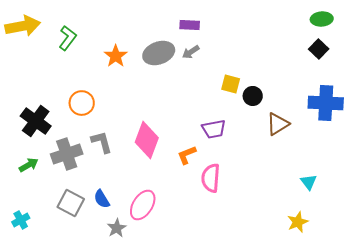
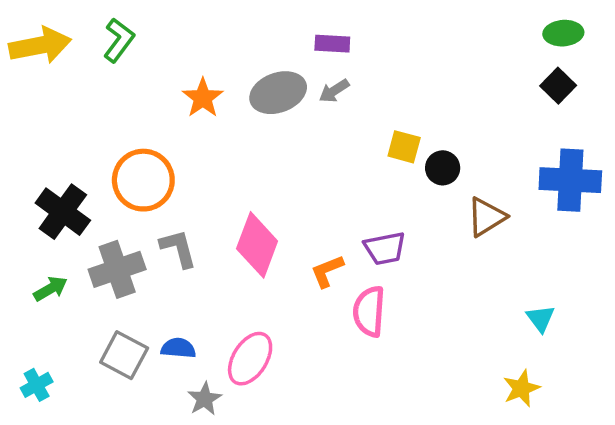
green L-shape: (68, 38) -> (119, 40), moved
orange circle: (82, 103) -> (143, 180), size x1.4
purple trapezoid: (214, 129) -> (385, 248), moved
blue semicircle: (102, 199) -> (178, 348), turned 126

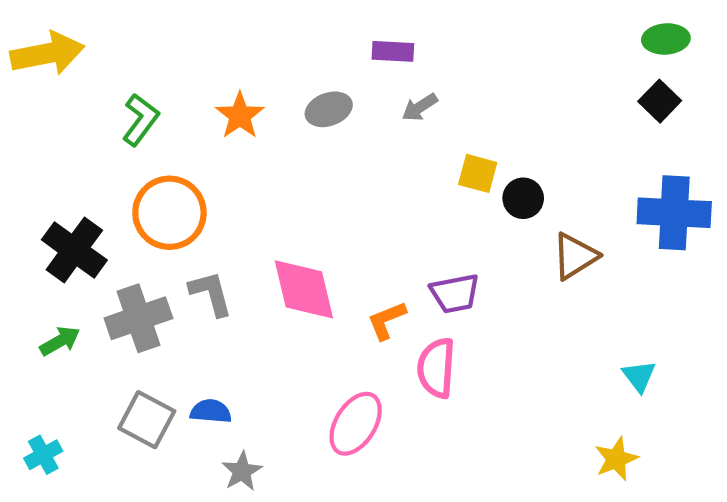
green L-shape: (119, 40) -> (140, 120), moved
gray arrow: (334, 91) -> (420, 107), moved
gray ellipse: (278, 93) -> (329, 109), size x0.7
pink diamond: (257, 245) -> (304, 289), turned -34
pink ellipse: (250, 359) -> (356, 424), moved

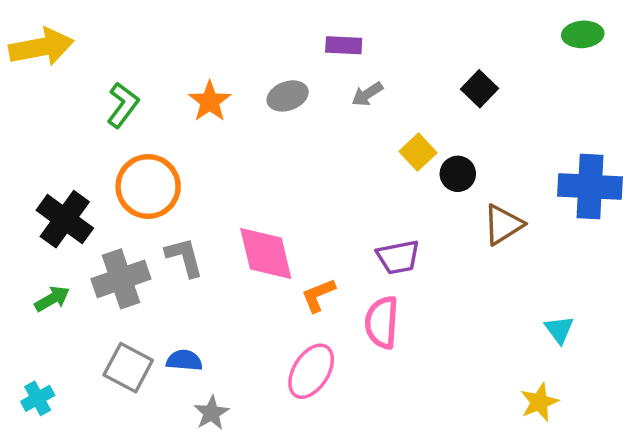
black square: (660, 101) -> (480, 89), moved
yellow square: (478, 173) -> (418, 152), turned 32
orange L-shape: (387, 320) -> (318, 295), moved

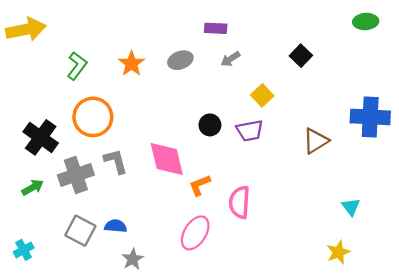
black circle: (458, 174) -> (210, 125), moved
purple trapezoid: (398, 257) -> (250, 131), moved

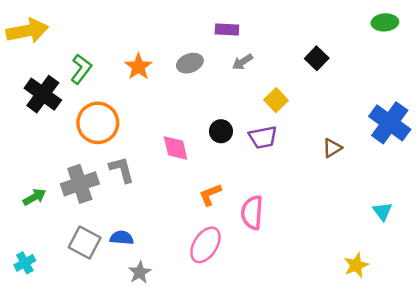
blue cross: (370, 117) -> (390, 123), turned 33
black cross: (41, 137) -> (43, 94), moved
brown triangle: (316, 141) -> (332, 148), size x0.7
pink diamond: (167, 159) -> (176, 148), moved, size x0.7
cyan triangle: (351, 207) -> (382, 211), moved

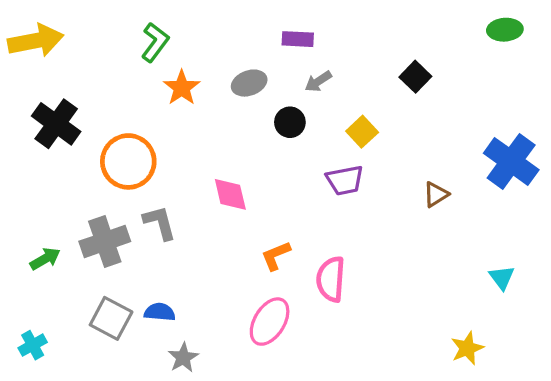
green L-shape: (81, 69) -> (155, 42), moved
black circle: (221, 131) -> (290, 122), moved

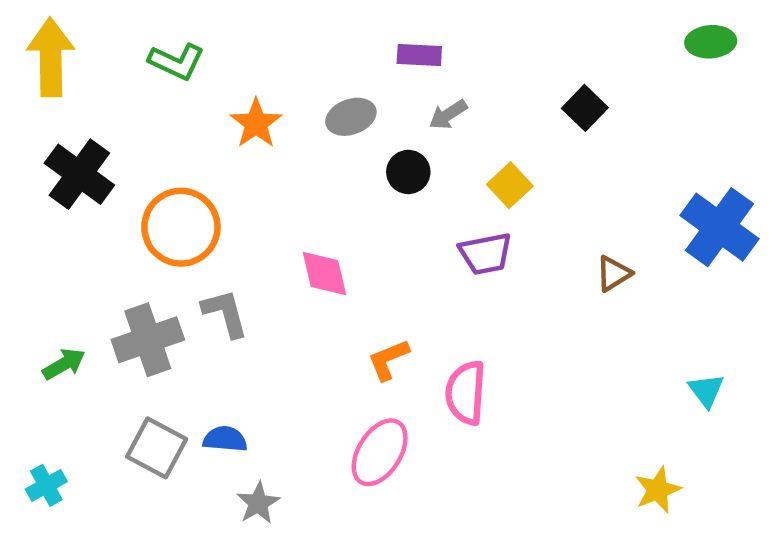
yellow arrow: (36, 41) -> (51, 57), turned -80
green L-shape: (155, 42) -> (177, 62), moved, turned 78

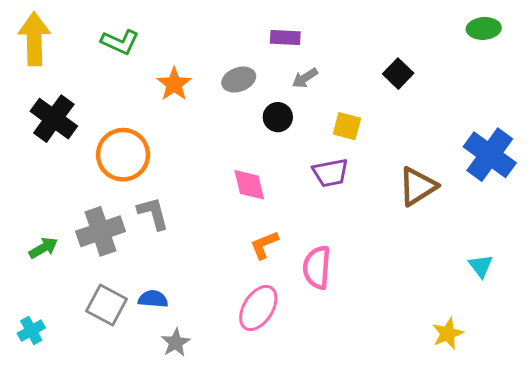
yellow square: (510, 185) -> (347, 126), turned -32
pink diamond: (324, 274) -> (249, 185), moved
brown triangle: (614, 274) -> (418, 186), size x1.6

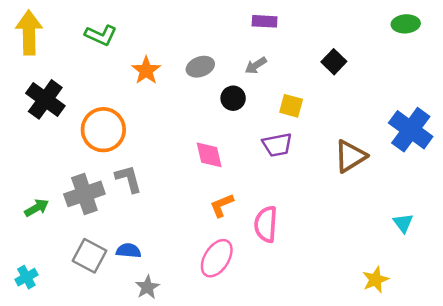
purple rectangle: (285, 37) -> (265, 21), moved

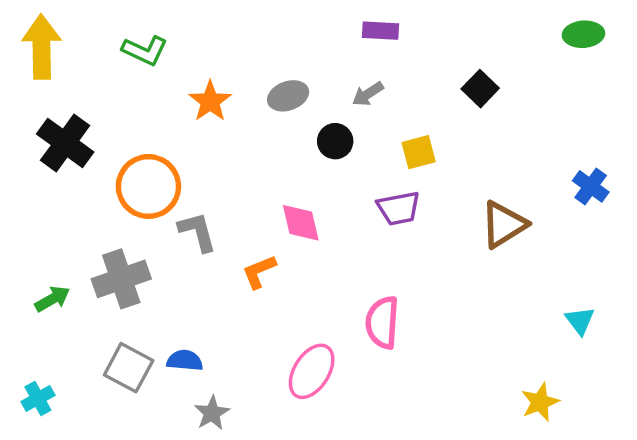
yellow square: (291, 106) -> (419, 152), turned -30
blue cross: (411, 130) -> (591, 186), size x0.6
gray L-shape: (129, 179) -> (197, 232), moved
orange L-shape: (222, 205) -> (259, 272), moved

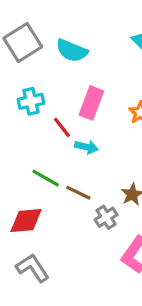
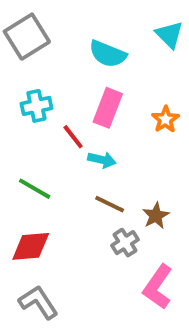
cyan semicircle: (72, 51) -> (108, 54), moved
green line: (46, 178) -> (35, 189), moved
brown line: (78, 193) -> (110, 204), moved

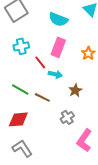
brown line: (110, 204) -> (42, 97), moved
brown star: (156, 216) -> (75, 90), moved

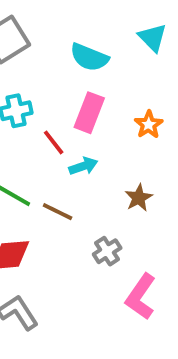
cyan arrow: (55, 74) -> (83, 166), turned -32
brown star: (75, 90) -> (139, 198), moved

§ TASK
Pictures stay out. Everything else in the listing gets printed exactly.

§ ANSWER TO THIS PROBLEM
green L-shape: (68, 38) -> (119, 40), moved
orange circle: (82, 103) -> (143, 180), size x1.4
purple trapezoid: (214, 129) -> (385, 248), moved
blue semicircle: (102, 199) -> (178, 348), turned 126

green L-shape: (119, 40) -> (140, 120), moved
gray arrow: (334, 91) -> (420, 107), moved
gray ellipse: (278, 93) -> (329, 109), size x0.7
pink diamond: (257, 245) -> (304, 289), turned -34
pink ellipse: (250, 359) -> (356, 424), moved

black square: (660, 101) -> (480, 89), moved
yellow square: (478, 173) -> (418, 152), turned 32
orange L-shape: (387, 320) -> (318, 295), moved

black circle: (458, 174) -> (210, 125), moved
purple trapezoid: (398, 257) -> (250, 131), moved

blue cross: (370, 117) -> (390, 123), turned 33
black cross: (41, 137) -> (43, 94), moved
brown triangle: (316, 141) -> (332, 148), size x0.7
pink diamond: (167, 159) -> (176, 148), moved, size x0.7
cyan triangle: (351, 207) -> (382, 211), moved

green L-shape: (81, 69) -> (155, 42), moved
black circle: (221, 131) -> (290, 122), moved

yellow arrow: (36, 41) -> (51, 57), turned -80
green L-shape: (155, 42) -> (177, 62), moved, turned 78

yellow square: (510, 185) -> (347, 126), turned -32
pink diamond: (324, 274) -> (249, 185), moved
brown triangle: (614, 274) -> (418, 186), size x1.6

purple rectangle: (285, 37) -> (265, 21), moved

yellow square: (291, 106) -> (419, 152), turned -30
blue cross: (411, 130) -> (591, 186), size x0.6
gray L-shape: (129, 179) -> (197, 232), moved
orange L-shape: (222, 205) -> (259, 272), moved

cyan semicircle: (72, 51) -> (108, 54), moved
green line: (46, 178) -> (35, 189), moved
brown line: (78, 193) -> (110, 204), moved

brown line: (110, 204) -> (42, 97), moved
brown star: (156, 216) -> (75, 90), moved

cyan arrow: (55, 74) -> (83, 166), turned -32
brown star: (75, 90) -> (139, 198), moved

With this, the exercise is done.